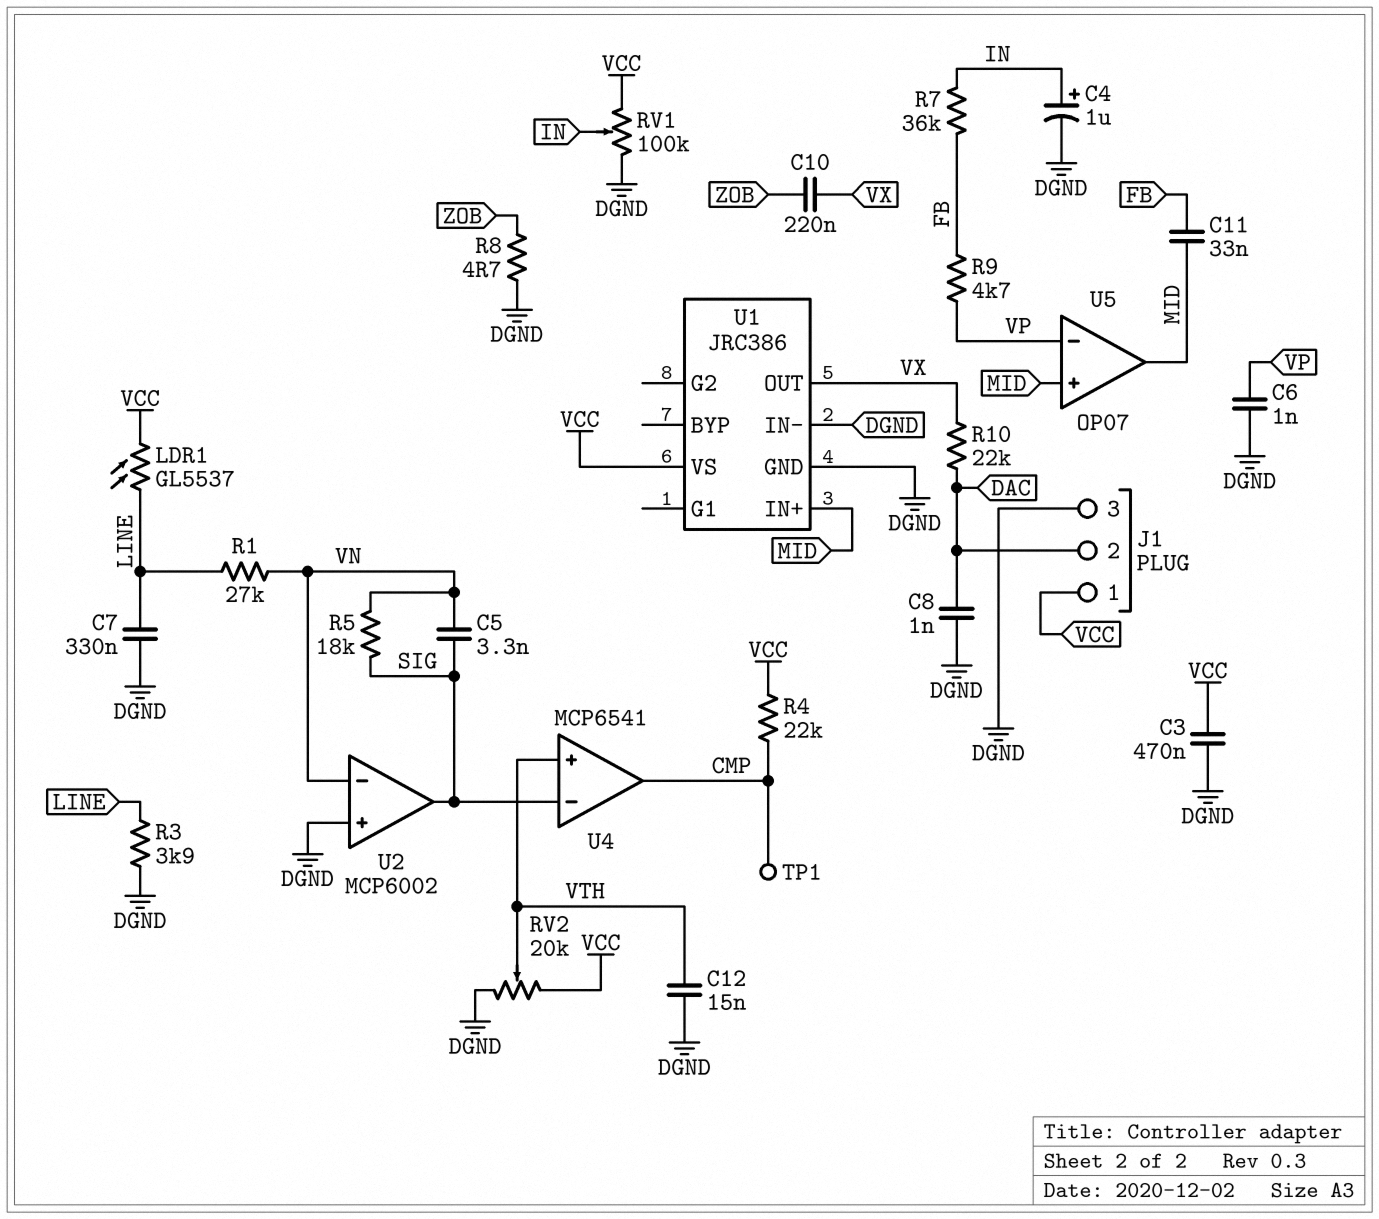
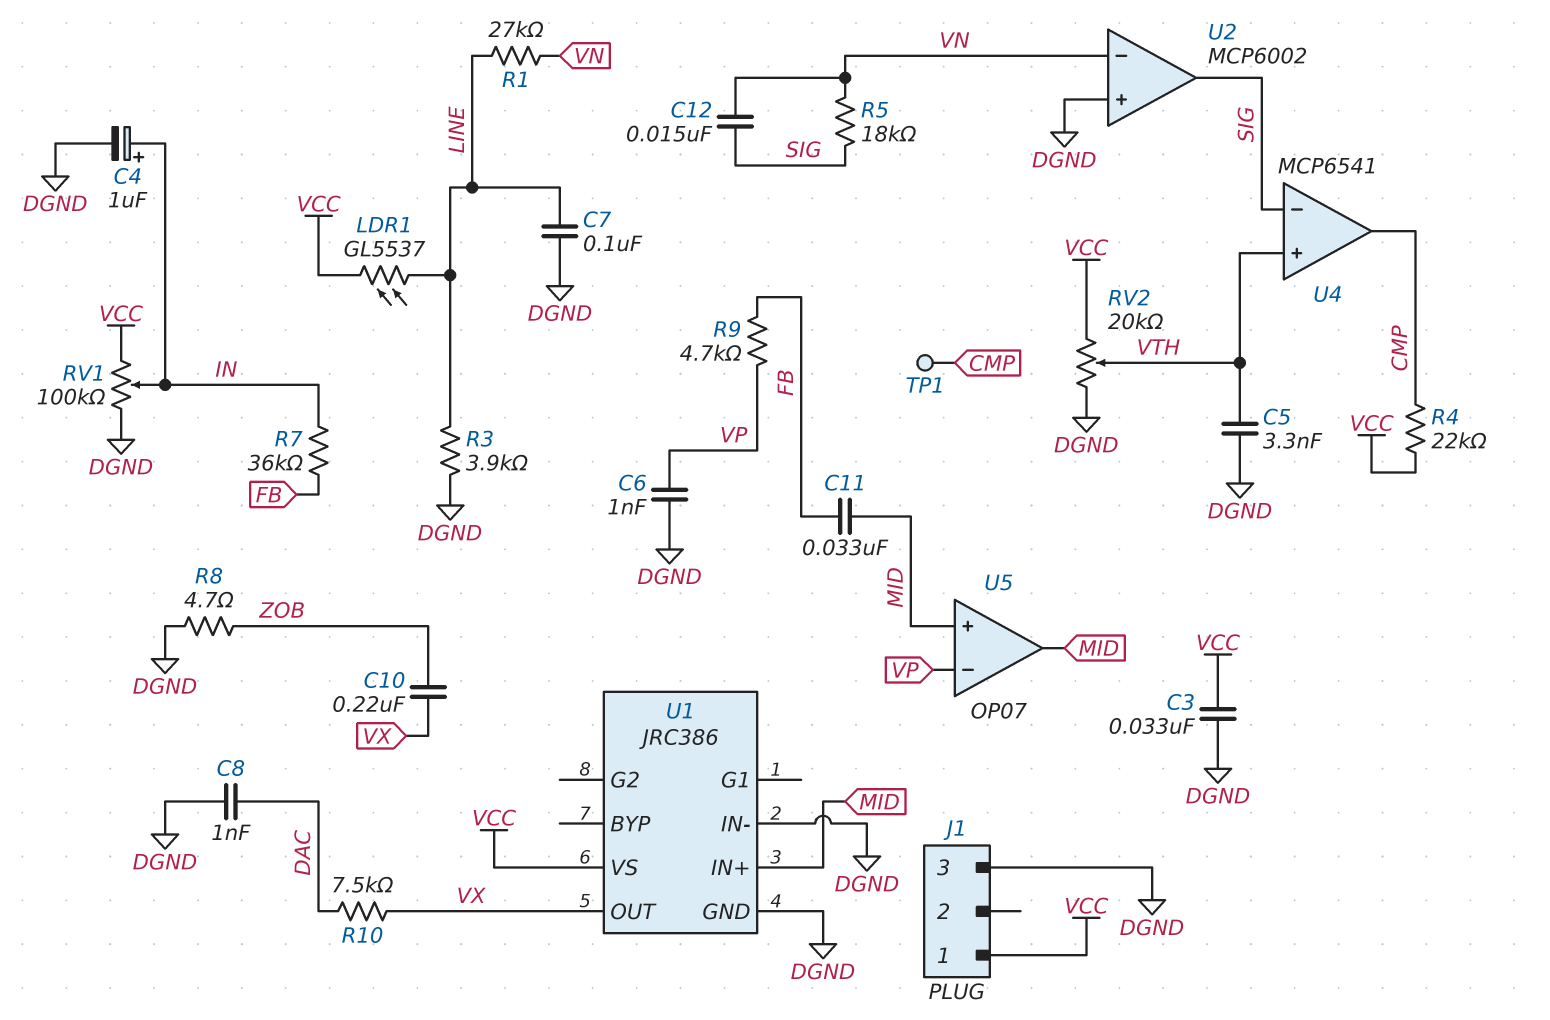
C3: 470nF (DGND, VCC) -> 33nF (DGND, VCC)
C5: 3.3nF (SIG, VN) -> 3.3nF (DGND, VTH)
C7: 330nF (DGND, LINE) -> 100nF (DGND, LINE)
C12: 15nF (DGND, VTH) -> 15nF (SIG, VN)
J1 pin 2: DAC -> none
R10: 22k (DAC, VX) -> 7.5k (DAC, VX)

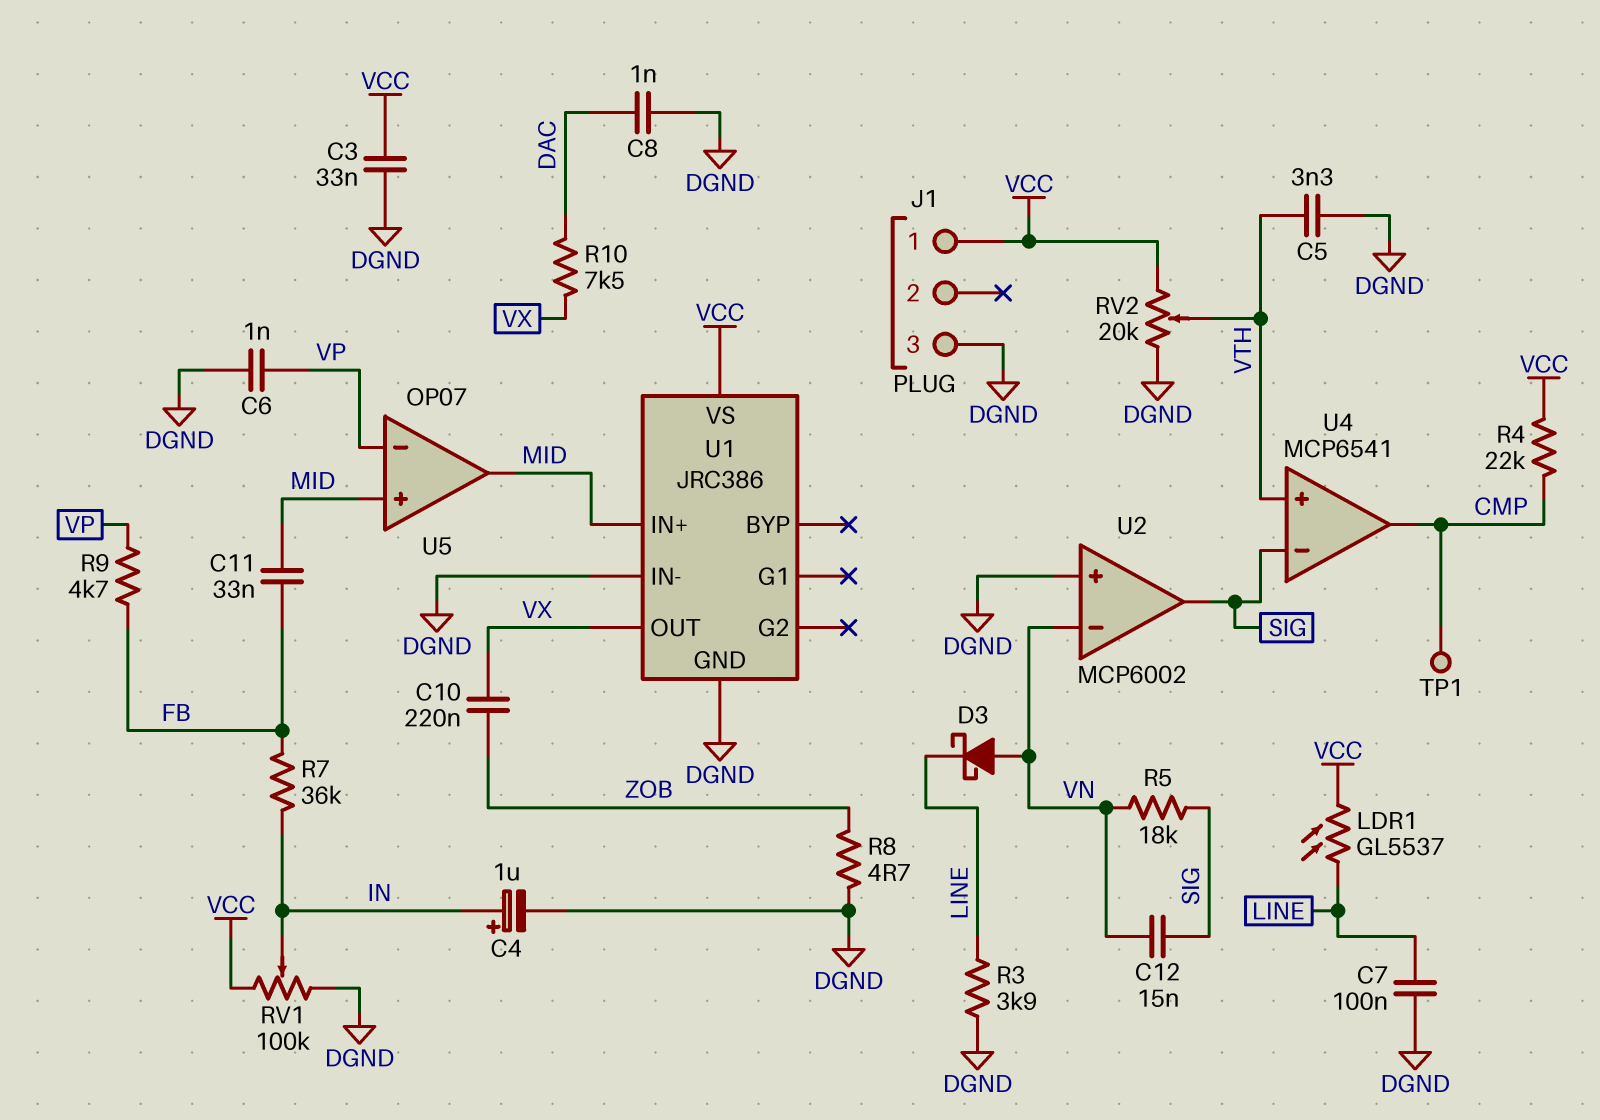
D3: none -> schottky (A VN, K LINE)
R1: 27k (LINE, VN) -> none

************

[EXERCISE] Leave out the pictures, and write out exactly the lines from the one containing "C12: 15nF (DGND, VTH) -> 15nF (SIG, VN)" through the last line of the listing, both included.

[YOUR SOLUTION]
C12: 15nF (DGND, VTH) -> 15nF (SIG, VN)
J1 pin 2: DAC -> none
R10: 22k (DAC, VX) -> 7.5k (DAC, VX)

D3: none -> schottky (A VN, K LINE)
R1: 27k (LINE, VN) -> none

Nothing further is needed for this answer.